*** The data ***

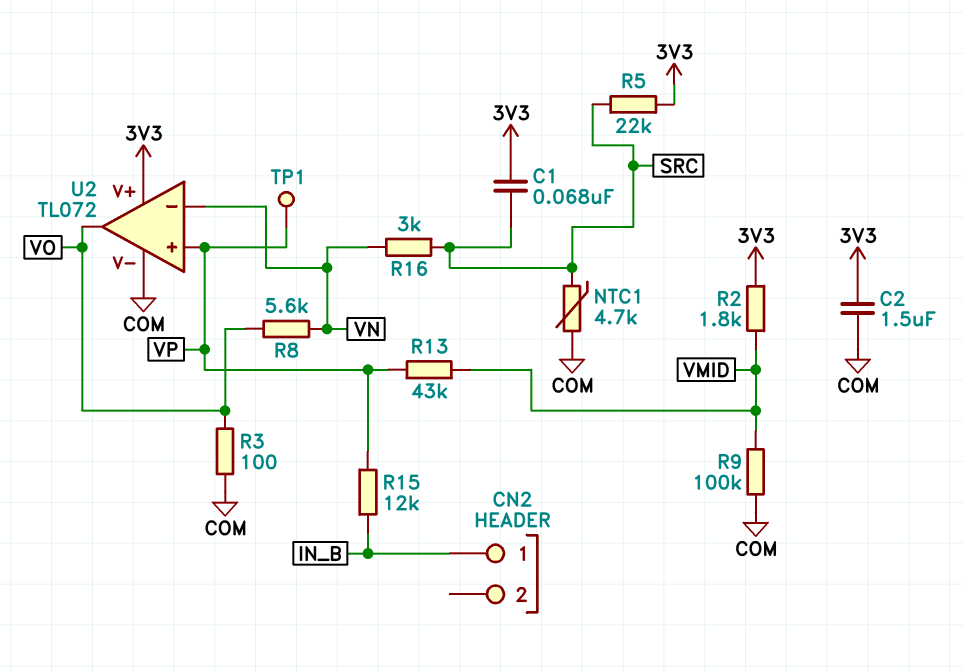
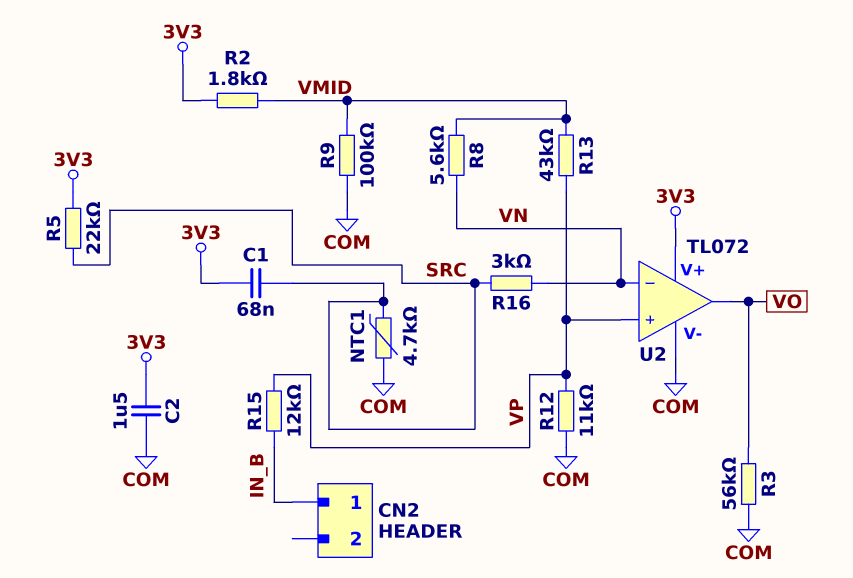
R3: 100 (COM, VO) -> 56k (COM, VO)
R8: 5.6k (VN, VO) -> 5.6k (VMID, VN)
R12: none -> 11k (COM, VP)
TP1: test point (VP) -> none

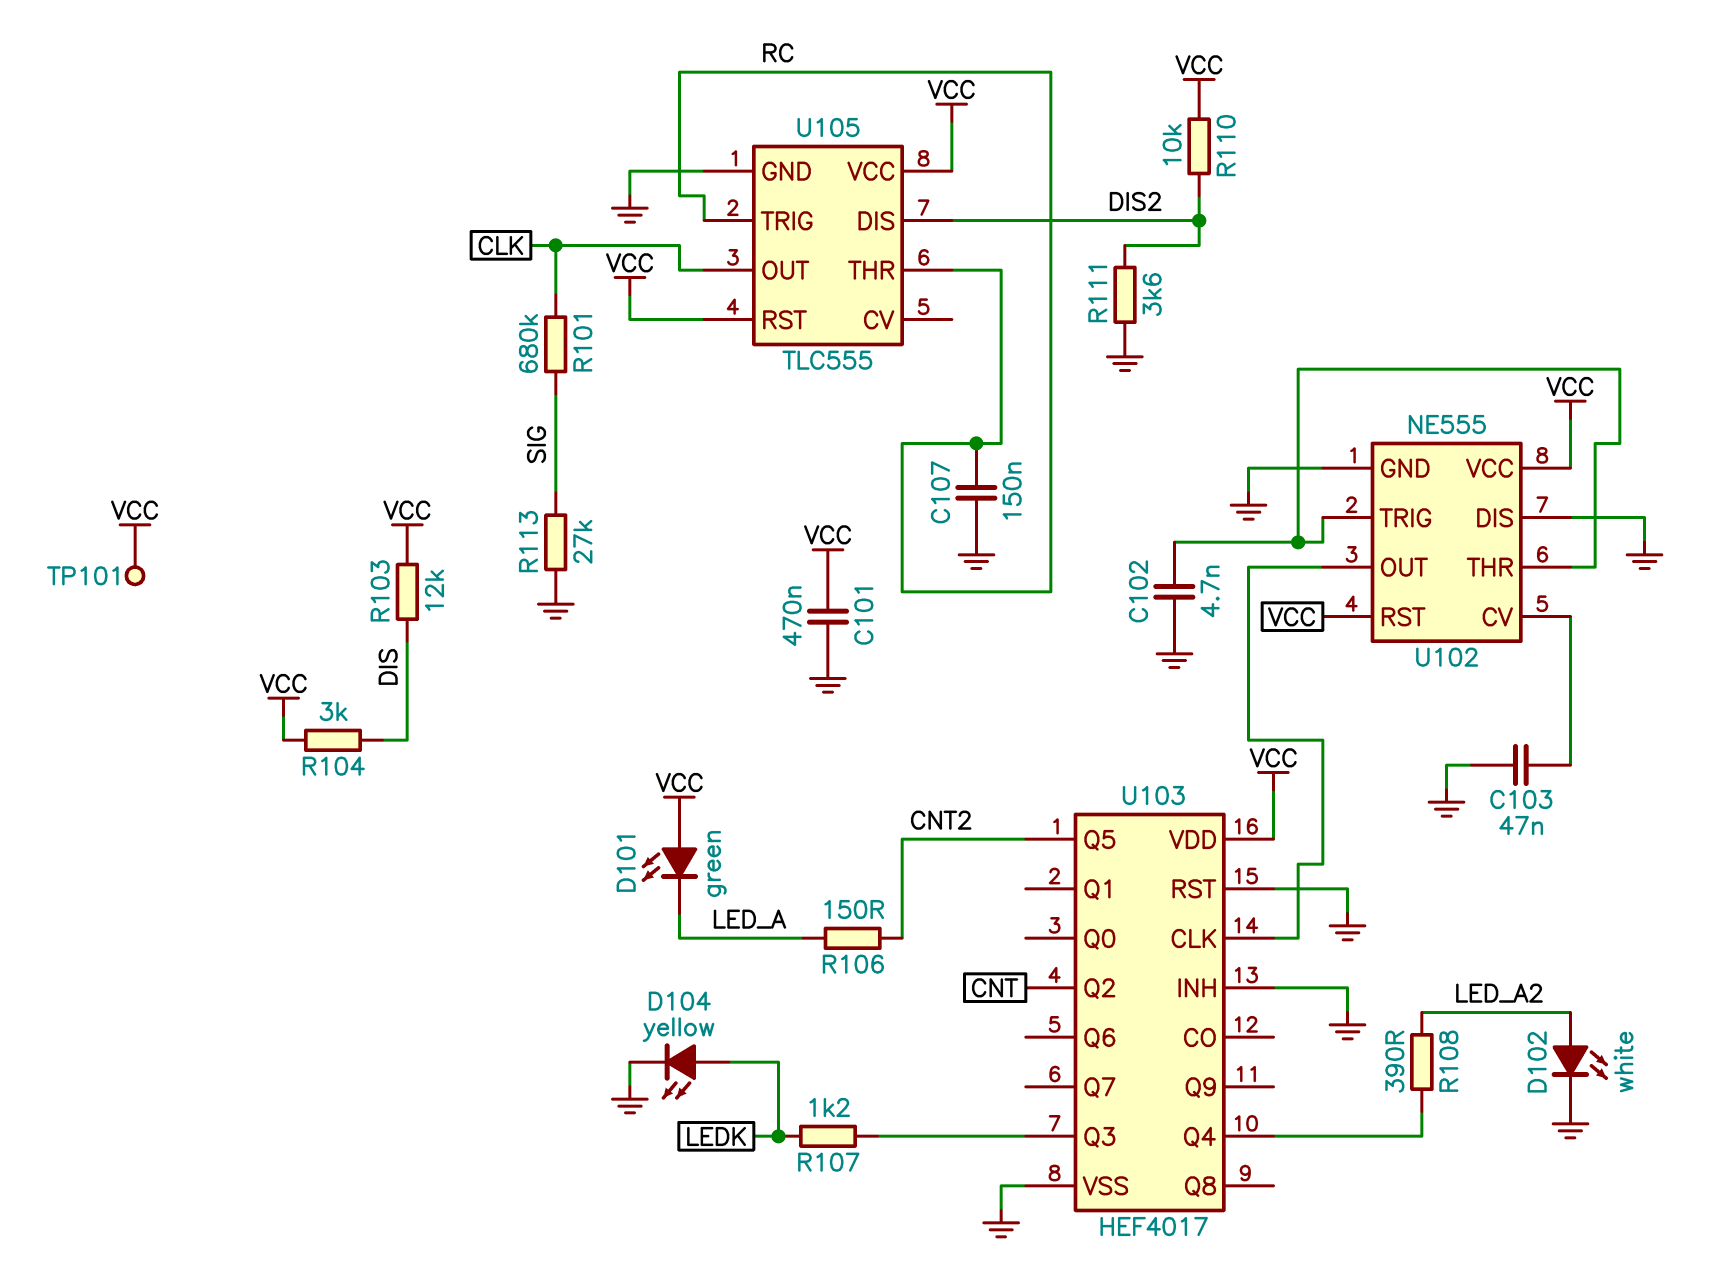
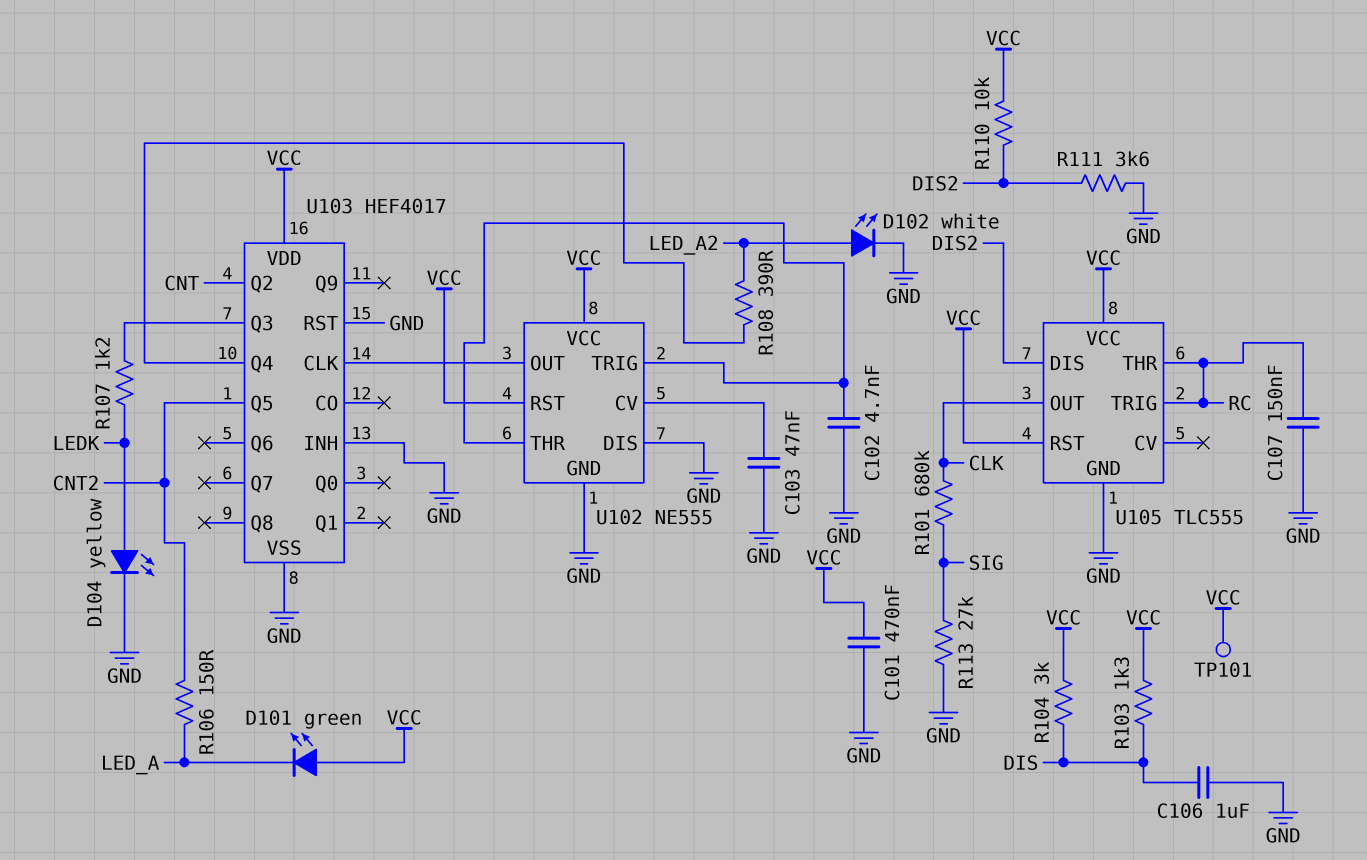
C106: none -> 1uF (DIS, GND)
R103: 12k (DIS, VCC) -> 1.3k (DIS, VCC)

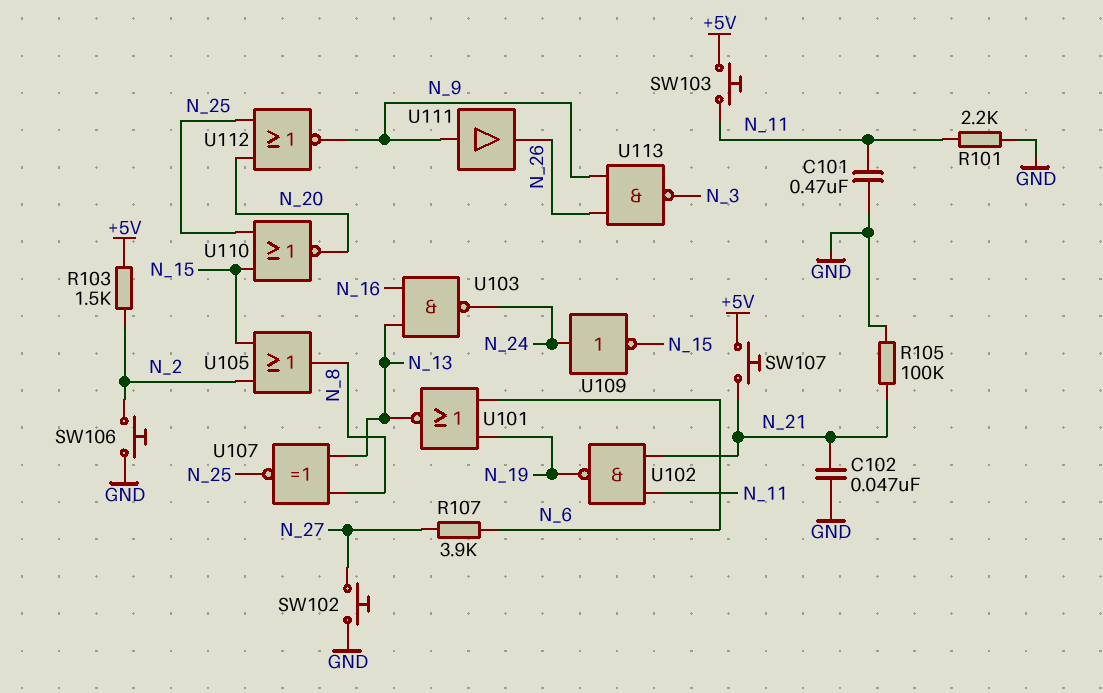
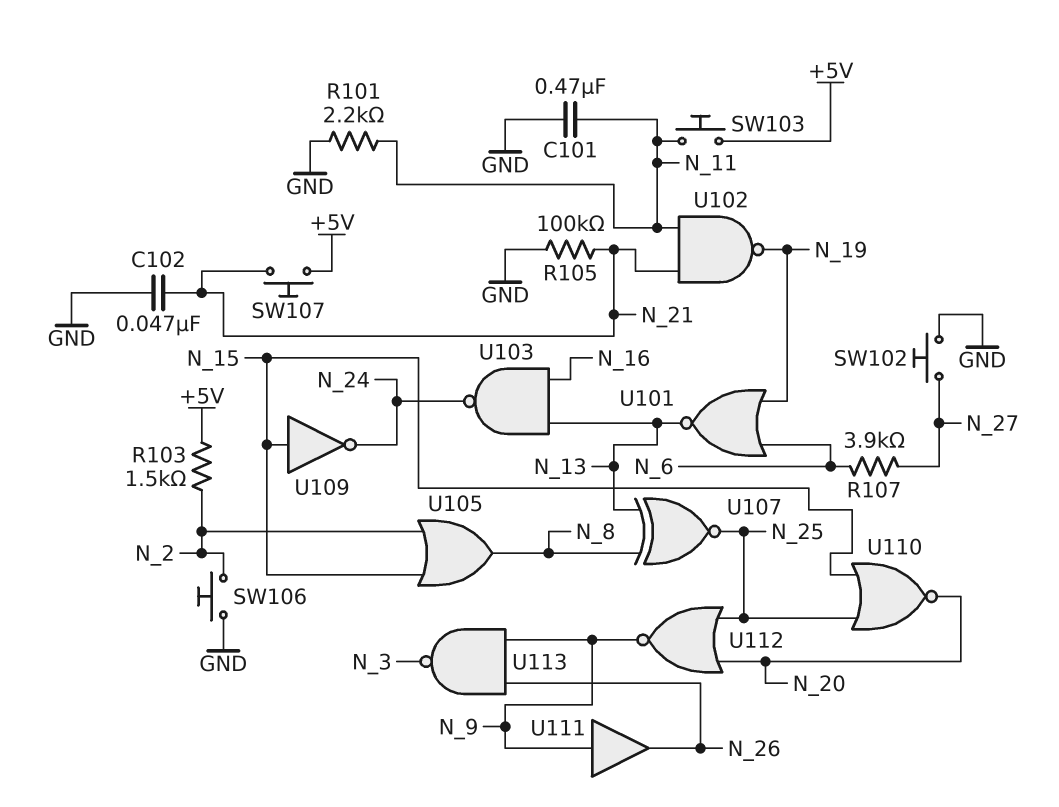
U109: NOT (in N_24, out N_15) -> NOT (in N_15, out N_24)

*** End of The data ***

Exercise requirements ->
Where a line of the records contains the word "none", copy that line.

Task solution ->
R12: none -> 11k (COM, VP)
TP1: test point (VP) -> none
C106: none -> 1uF (DIS, GND)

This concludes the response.